PROBLEM STATEMENT: Set every entry down again exactly, excluding any pictures.

Object correspondence data:

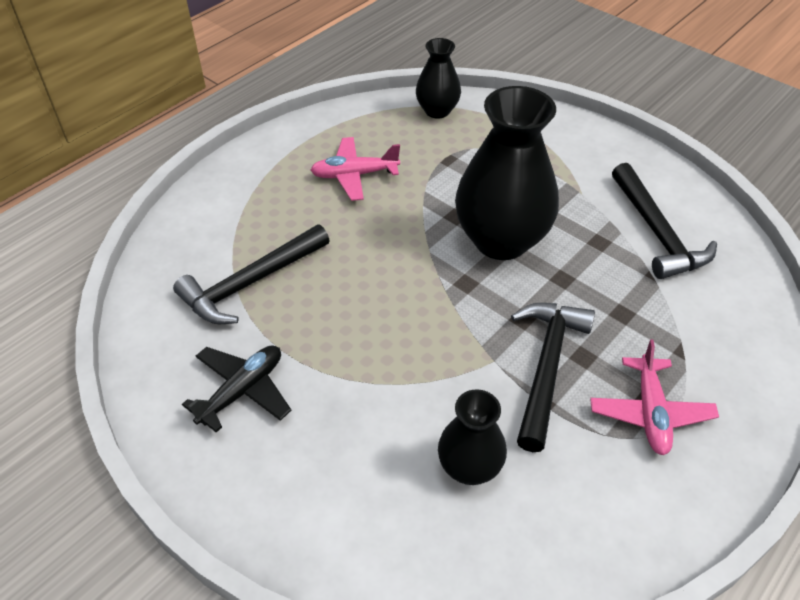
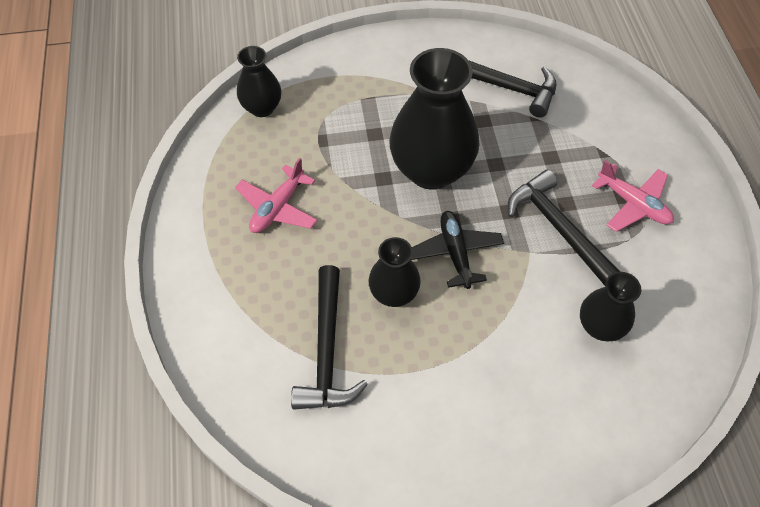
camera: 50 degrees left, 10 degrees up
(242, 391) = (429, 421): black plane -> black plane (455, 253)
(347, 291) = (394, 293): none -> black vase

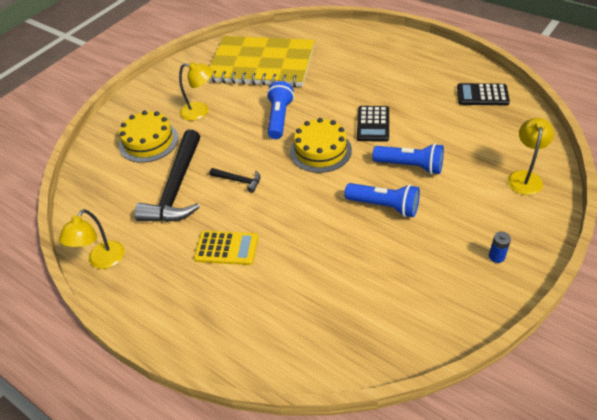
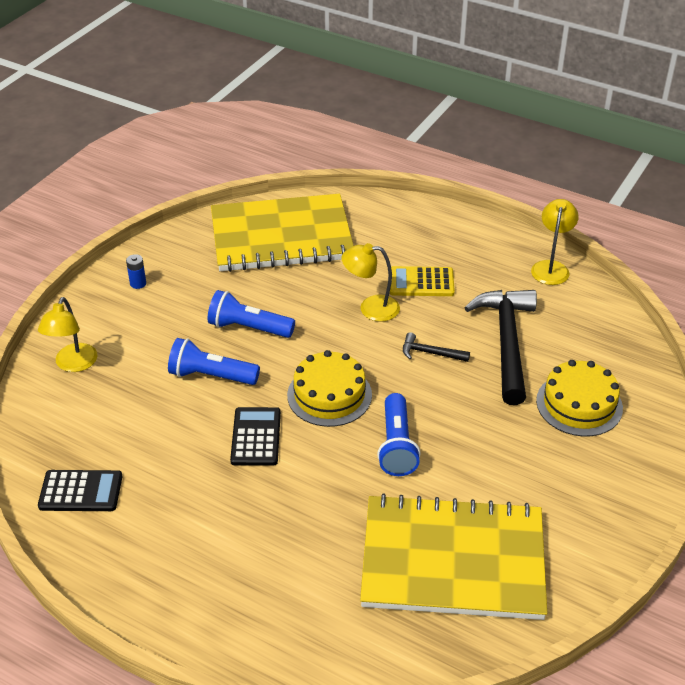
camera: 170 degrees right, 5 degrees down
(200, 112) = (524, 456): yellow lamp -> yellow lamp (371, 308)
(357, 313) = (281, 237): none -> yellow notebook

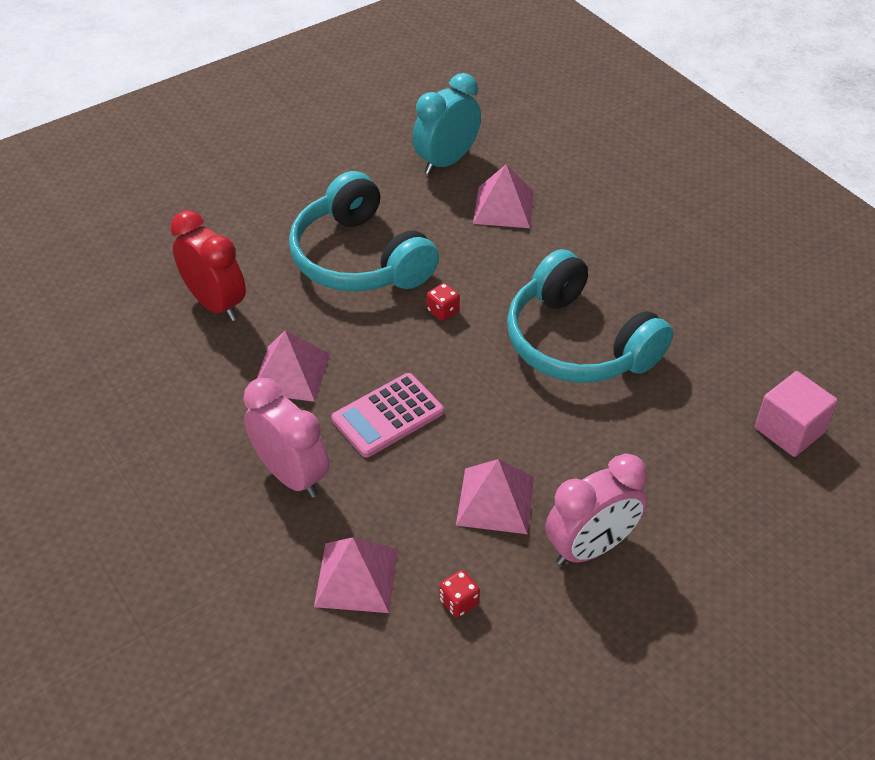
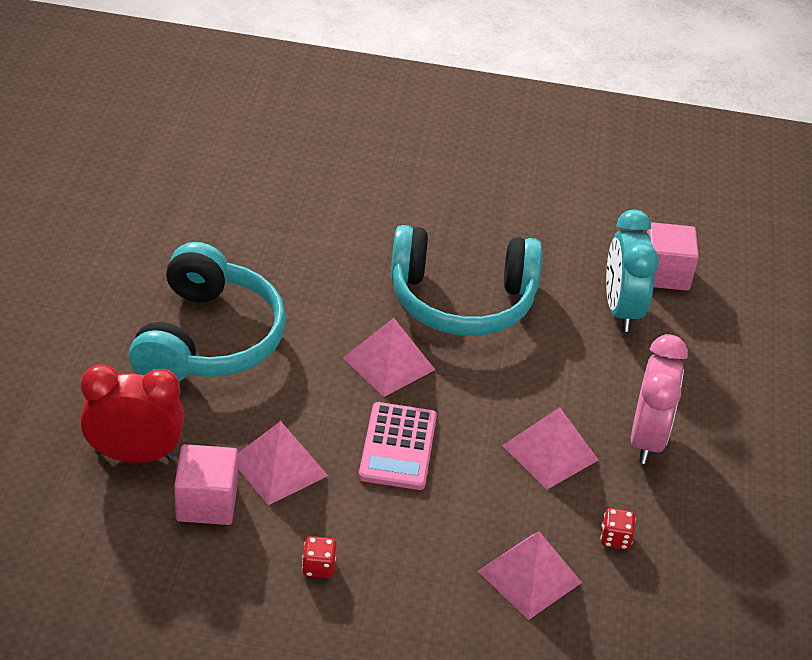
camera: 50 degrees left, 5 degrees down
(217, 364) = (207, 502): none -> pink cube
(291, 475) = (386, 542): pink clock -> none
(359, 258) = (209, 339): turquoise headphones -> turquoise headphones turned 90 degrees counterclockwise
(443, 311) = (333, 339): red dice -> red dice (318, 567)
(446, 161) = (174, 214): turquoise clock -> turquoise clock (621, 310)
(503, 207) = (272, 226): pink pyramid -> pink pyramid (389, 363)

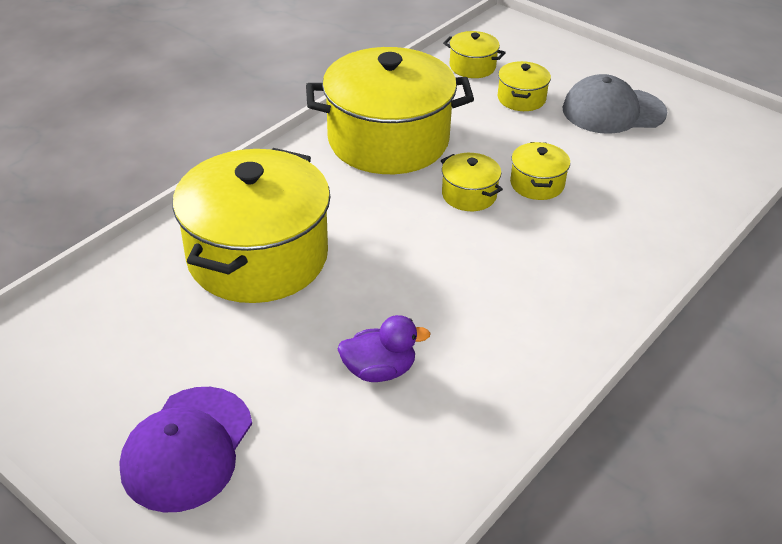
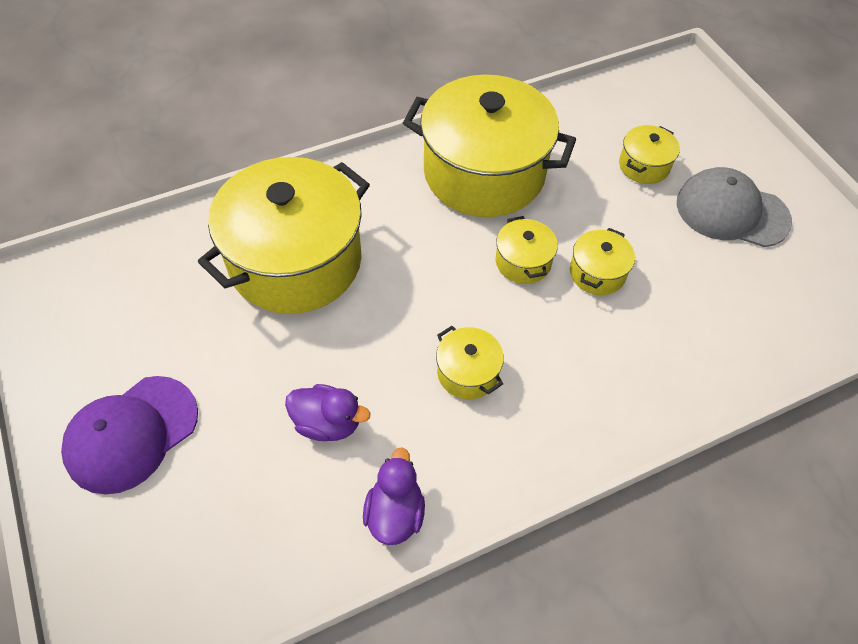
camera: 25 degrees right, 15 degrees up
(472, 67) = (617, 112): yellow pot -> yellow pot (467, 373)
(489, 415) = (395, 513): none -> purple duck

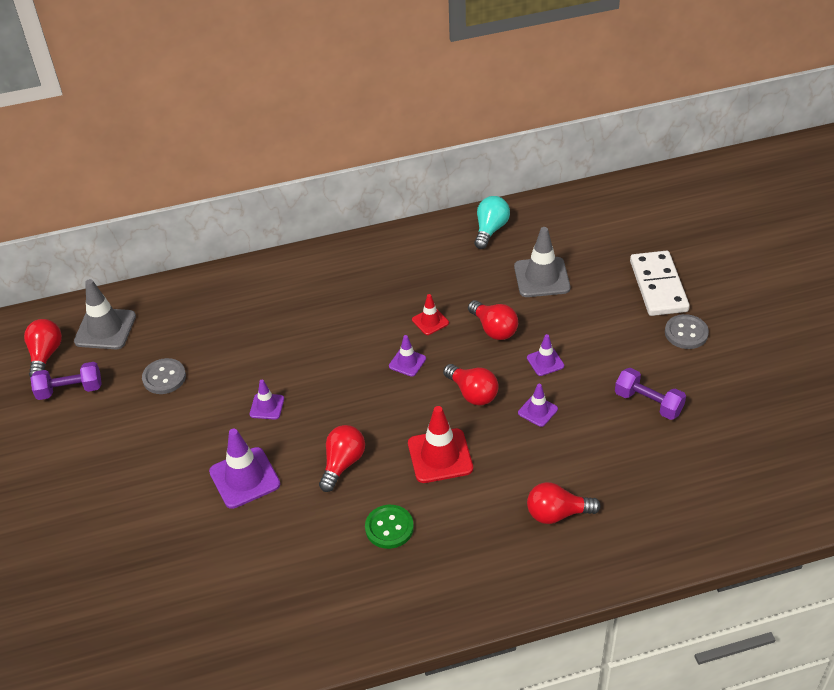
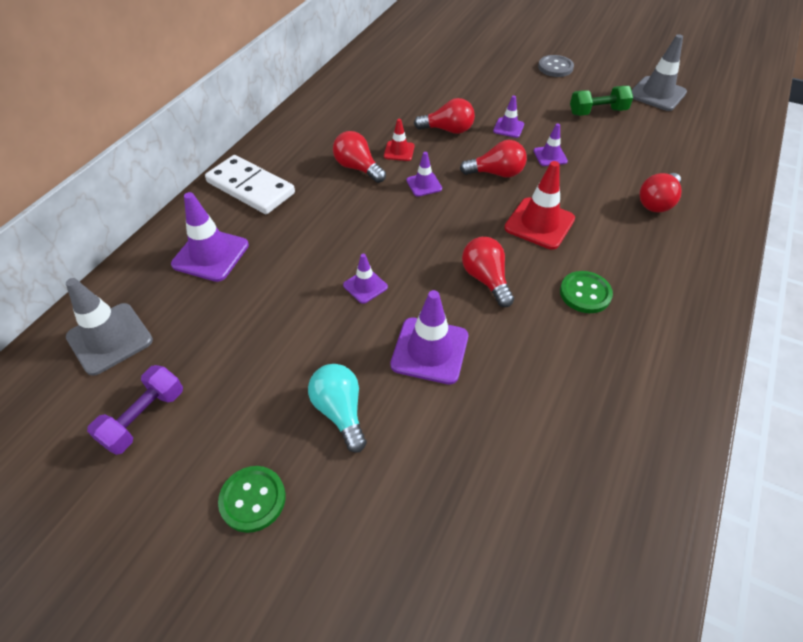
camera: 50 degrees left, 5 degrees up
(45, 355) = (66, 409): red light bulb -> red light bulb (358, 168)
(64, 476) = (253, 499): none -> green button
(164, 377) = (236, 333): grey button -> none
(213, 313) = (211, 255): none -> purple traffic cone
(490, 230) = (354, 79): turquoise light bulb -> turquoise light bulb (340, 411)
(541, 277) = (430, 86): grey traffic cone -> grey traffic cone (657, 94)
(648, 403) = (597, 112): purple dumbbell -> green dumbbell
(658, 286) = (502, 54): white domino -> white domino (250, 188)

REPLY:
camera: 50 degrees left, 10 degrees up
(242, 391) = (429, 421): black plane -> black plane (455, 253)
(347, 291) = (394, 293): none -> black vase

camera: 170 degrees right, 5 degrees down
(200, 112) = (524, 456): yellow lamp -> yellow lamp (371, 308)
(357, 313) = (281, 237): none -> yellow notebook

camera: 50 degrees left, 5 degrees down
(217, 364) = (207, 502): none -> pink cube
(291, 475) = (386, 542): pink clock -> none
(359, 258) = (209, 339): turquoise headphones -> turquoise headphones turned 90 degrees counterclockwise
(443, 311) = (333, 339): red dice -> red dice (318, 567)
(446, 161) = (174, 214): turquoise clock -> turquoise clock (621, 310)
(503, 207) = (272, 226): pink pyramid -> pink pyramid (389, 363)

camera: 25 degrees right, 15 degrees up
(472, 67) = (617, 112): yellow pot -> yellow pot (467, 373)
(489, 415) = (395, 513): none -> purple duck

camera: 50 degrees left, 5 degrees up
(45, 355) = (66, 409): red light bulb -> red light bulb (358, 168)
(64, 476) = (253, 499): none -> green button
(164, 377) = (236, 333): grey button -> none
(213, 313) = (211, 255): none -> purple traffic cone
(490, 230) = (354, 79): turquoise light bulb -> turquoise light bulb (340, 411)
(541, 277) = (430, 86): grey traffic cone -> grey traffic cone (657, 94)
(648, 403) = (597, 112): purple dumbbell -> green dumbbell
(658, 286) = (502, 54): white domino -> white domino (250, 188)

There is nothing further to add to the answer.